Data shown: Begin

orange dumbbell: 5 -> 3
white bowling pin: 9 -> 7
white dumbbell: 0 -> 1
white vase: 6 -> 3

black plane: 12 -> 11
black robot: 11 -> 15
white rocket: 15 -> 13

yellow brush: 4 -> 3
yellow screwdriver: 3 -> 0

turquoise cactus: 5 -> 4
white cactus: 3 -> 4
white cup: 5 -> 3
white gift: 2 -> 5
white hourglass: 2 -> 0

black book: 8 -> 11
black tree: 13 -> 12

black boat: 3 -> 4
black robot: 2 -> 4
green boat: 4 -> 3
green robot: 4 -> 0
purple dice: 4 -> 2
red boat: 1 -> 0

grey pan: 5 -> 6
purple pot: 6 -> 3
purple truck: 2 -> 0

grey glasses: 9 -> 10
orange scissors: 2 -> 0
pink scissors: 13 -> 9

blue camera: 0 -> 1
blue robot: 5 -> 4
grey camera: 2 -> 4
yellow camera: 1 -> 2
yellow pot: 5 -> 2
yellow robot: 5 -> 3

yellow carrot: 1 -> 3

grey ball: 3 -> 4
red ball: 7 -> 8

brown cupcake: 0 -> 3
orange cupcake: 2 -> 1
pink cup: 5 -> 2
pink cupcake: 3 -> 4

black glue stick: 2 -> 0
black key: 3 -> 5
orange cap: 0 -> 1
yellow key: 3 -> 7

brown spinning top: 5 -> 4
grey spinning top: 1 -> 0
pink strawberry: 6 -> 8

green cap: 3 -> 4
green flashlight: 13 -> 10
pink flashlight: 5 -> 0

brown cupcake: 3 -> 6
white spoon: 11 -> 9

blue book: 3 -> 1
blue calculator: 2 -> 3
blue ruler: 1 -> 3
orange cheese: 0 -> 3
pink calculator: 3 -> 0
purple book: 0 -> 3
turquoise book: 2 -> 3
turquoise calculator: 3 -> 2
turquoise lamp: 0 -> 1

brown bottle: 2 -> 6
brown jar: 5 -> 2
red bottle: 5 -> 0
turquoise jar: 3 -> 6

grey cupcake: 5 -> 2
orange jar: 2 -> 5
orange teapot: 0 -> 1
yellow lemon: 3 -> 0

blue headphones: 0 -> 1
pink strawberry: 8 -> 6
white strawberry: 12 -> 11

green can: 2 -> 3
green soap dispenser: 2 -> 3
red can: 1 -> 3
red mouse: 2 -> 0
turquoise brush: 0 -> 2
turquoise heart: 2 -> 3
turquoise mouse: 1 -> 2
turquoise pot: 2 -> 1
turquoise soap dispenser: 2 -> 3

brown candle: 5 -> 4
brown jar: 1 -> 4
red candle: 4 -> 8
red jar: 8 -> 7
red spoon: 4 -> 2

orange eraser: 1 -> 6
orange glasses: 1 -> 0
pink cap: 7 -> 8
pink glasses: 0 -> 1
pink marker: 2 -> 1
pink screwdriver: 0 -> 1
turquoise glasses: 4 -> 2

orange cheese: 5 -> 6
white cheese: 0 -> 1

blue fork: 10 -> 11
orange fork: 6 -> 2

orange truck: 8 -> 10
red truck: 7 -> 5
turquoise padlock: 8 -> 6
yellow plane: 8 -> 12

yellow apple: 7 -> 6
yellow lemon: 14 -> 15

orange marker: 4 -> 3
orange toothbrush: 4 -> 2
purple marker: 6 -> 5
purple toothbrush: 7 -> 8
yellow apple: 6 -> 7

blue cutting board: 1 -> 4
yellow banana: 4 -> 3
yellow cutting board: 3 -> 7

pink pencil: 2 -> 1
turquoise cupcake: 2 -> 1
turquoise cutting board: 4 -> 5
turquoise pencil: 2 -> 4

Data shown: End

Only the lines of the data holding the string "calculator" are wanted; copy each of them.

blue calculator: 2 -> 3
pink calculator: 3 -> 0
turquoise calculator: 3 -> 2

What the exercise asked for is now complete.